(Stored records)
* * * * * * * * *
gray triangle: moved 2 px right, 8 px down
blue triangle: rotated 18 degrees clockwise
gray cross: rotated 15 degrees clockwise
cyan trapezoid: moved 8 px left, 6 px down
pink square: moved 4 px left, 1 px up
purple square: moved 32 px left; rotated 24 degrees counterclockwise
* * * * * * * * *
■ REQUIREMENT ■
Whenever the string "down" shows up in a line of the entries, copy that line.

■ REPLY ■
gray triangle: moved 2 px right, 8 px down
cyan trapezoid: moved 8 px left, 6 px down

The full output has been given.